### WHAT TO DO
Which lines below fall between the one containing "(519, 310) = (639, 312): orange shoe -> none" and the one containing "(634, 460) = (829, 399): none"? Repeat them exactly, counting both of those lines, and add nothing else.

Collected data
——

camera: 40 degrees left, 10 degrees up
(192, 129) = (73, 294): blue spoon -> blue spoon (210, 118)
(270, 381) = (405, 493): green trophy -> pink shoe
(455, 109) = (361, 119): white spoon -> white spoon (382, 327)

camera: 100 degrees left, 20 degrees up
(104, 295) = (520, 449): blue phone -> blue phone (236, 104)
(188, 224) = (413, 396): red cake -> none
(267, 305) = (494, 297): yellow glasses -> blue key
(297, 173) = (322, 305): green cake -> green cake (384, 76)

——

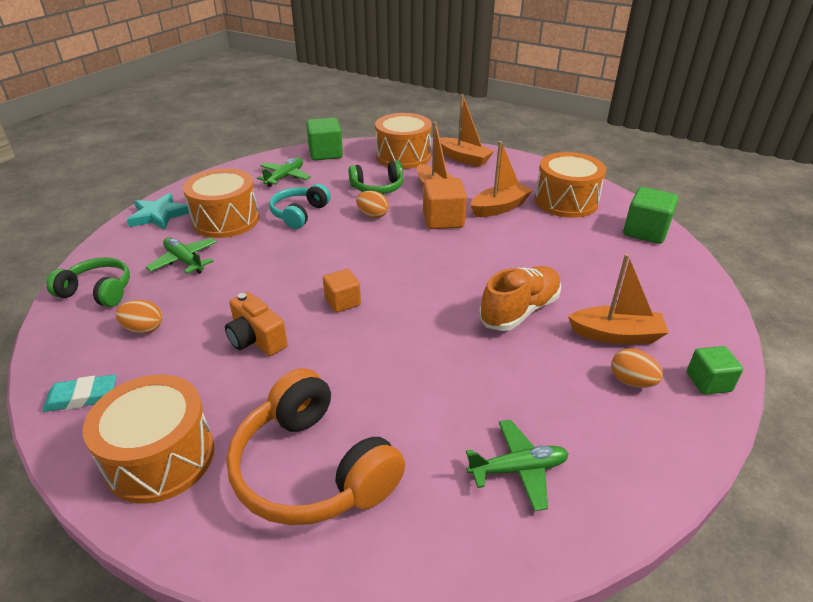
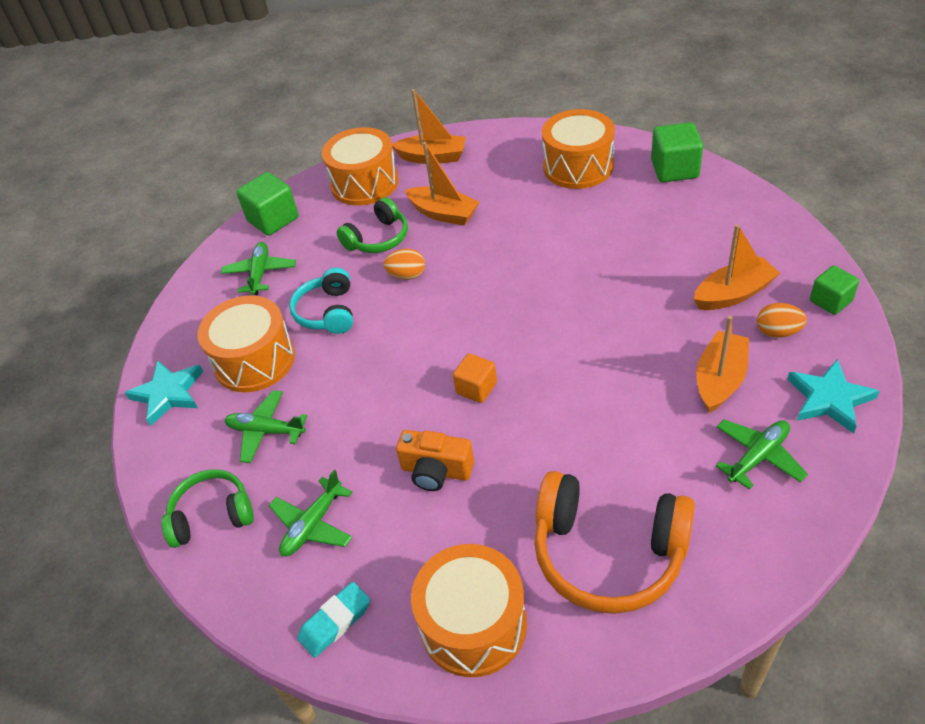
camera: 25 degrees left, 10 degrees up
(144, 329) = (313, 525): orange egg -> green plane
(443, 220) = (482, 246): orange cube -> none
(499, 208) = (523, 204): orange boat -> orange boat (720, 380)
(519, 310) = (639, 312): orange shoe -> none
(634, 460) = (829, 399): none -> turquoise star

——

### TASK OUTPUT
(519, 310) = (639, 312): orange shoe -> none
(634, 460) = (829, 399): none -> turquoise star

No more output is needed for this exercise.